[[ DATA FOR PROCESSING, beginning ]]

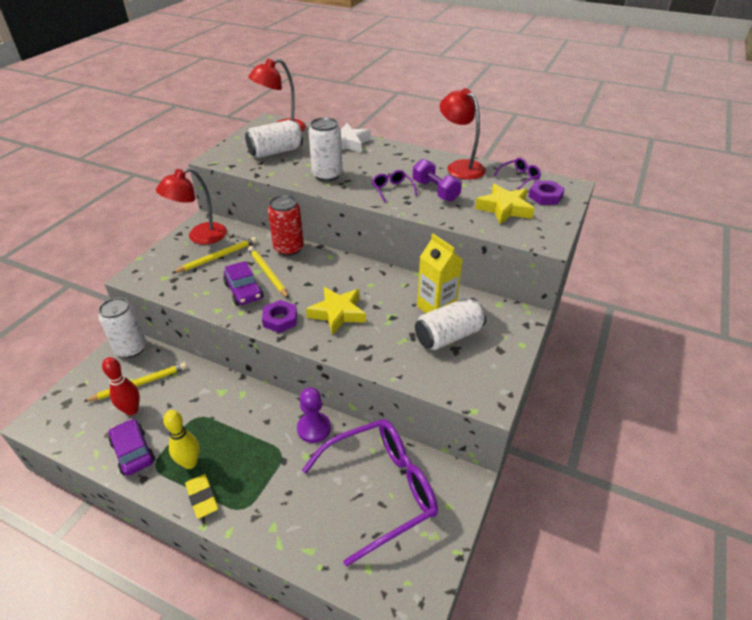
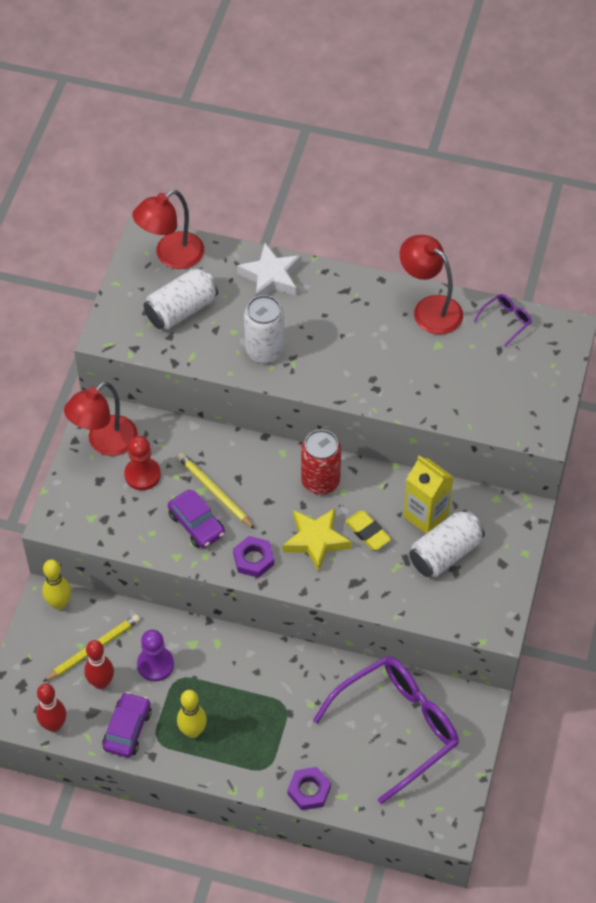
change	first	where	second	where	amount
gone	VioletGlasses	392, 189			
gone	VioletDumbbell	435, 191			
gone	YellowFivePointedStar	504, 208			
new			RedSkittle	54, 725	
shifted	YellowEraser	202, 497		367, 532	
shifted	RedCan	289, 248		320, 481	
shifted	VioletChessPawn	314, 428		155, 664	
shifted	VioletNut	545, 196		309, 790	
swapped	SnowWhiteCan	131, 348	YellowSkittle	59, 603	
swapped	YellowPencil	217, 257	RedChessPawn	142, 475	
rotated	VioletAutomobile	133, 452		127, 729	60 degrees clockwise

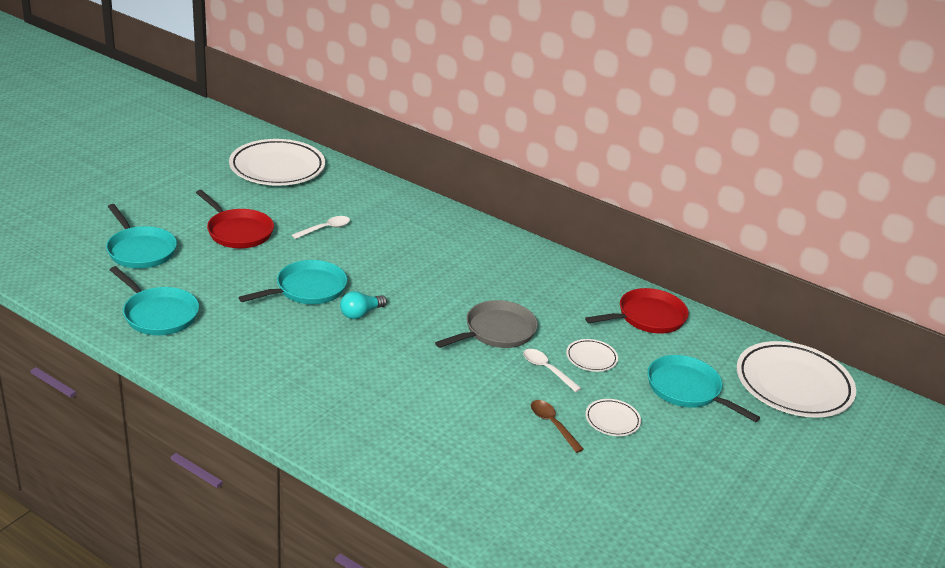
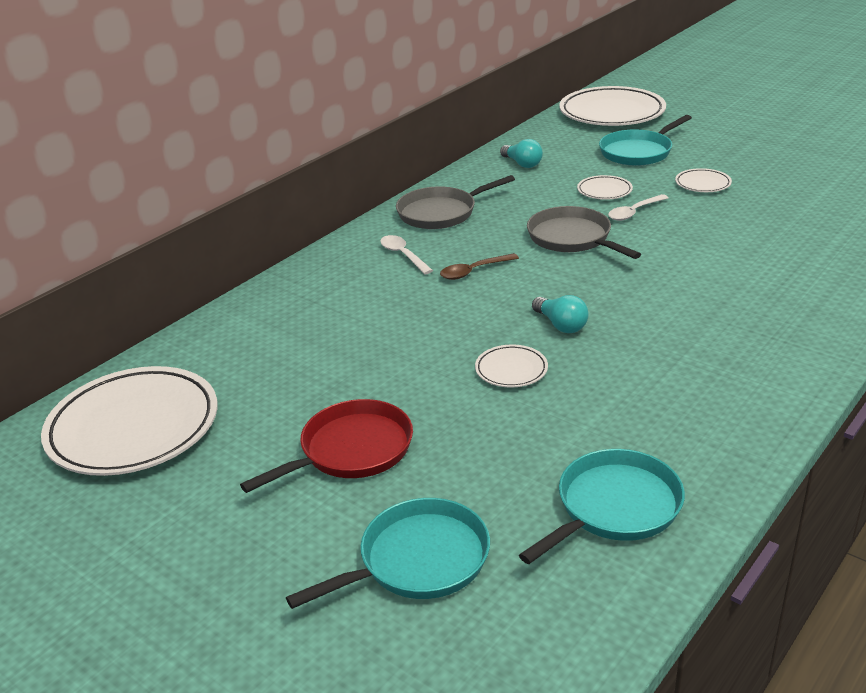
change	first	where	second	where	amount
new			GrayPan	441, 213	
shifted	SnowWhiteTeaspoon	325, 229		403, 255	
shifted	DarkBrownTeaspoon	552, 425		474, 271	
swapped	TealPan	307, 289	SnowWhiteFlatDish	511, 370	
swapped	RedPan	647, 317	TealLightBulb	522, 164	

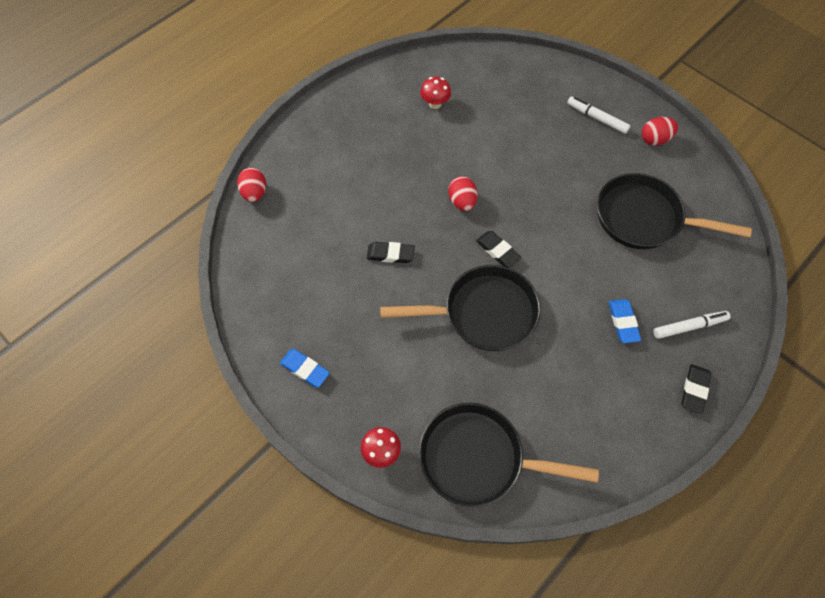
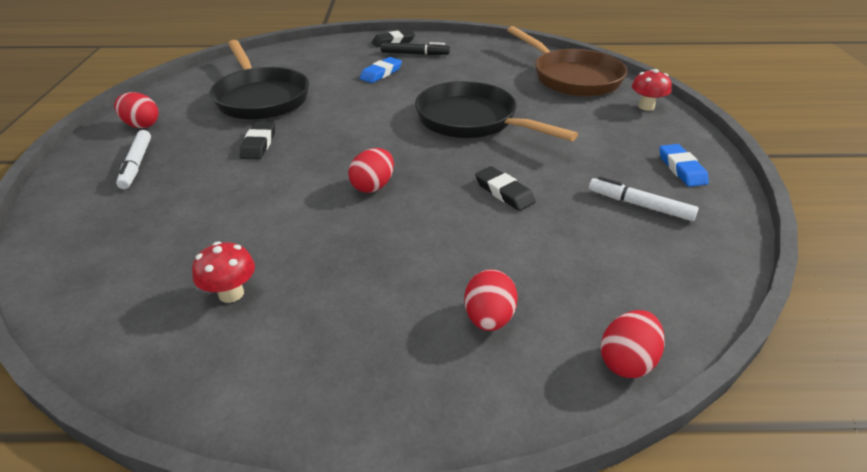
change	first	where	second	where	amount
new			BlackMarker	414, 54	
new			RedEggShape	488, 318	
shifted	BlackEraser	497, 251		258, 144	
shifted	SnowWhiteMarker	689, 326		640, 205	
repainted	BlackPan	478, 458	DarkBrownPan	572, 78	

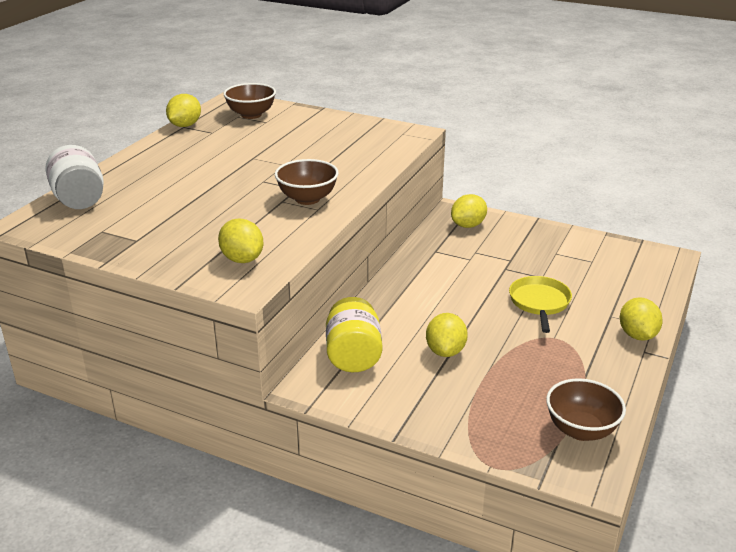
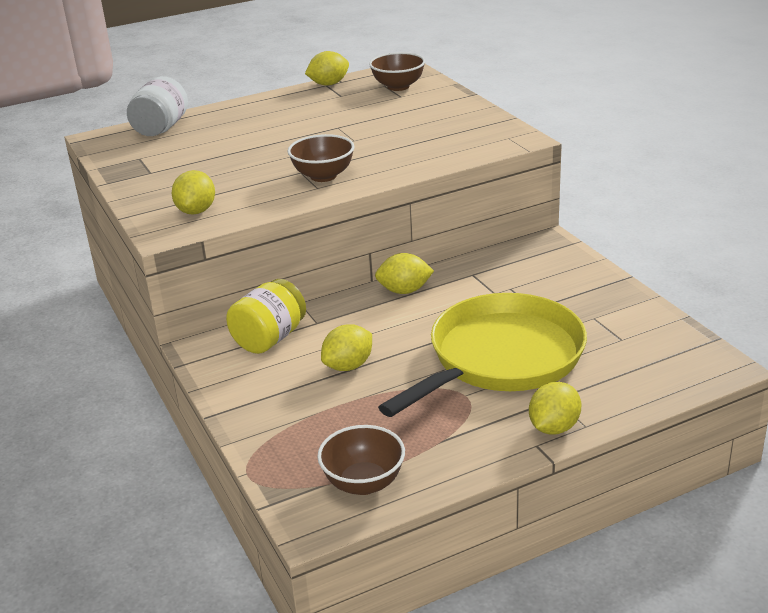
change	first	where	second	where	amount
shifted	YellowCitrusFruit	468, 225		404, 291	
scaled	YellowPan	539, 303		500, 358	x2.09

[[ DATA FOR PROCESSING, end ]]

## EXERCISE GOAL
From the entries, copy every line in which the string "gone" can be found.

## REPLY TO THE EXERCISE
gone	VioletGlasses	392, 189			
gone	VioletDumbbell	435, 191			
gone	YellowFivePointedStar	504, 208			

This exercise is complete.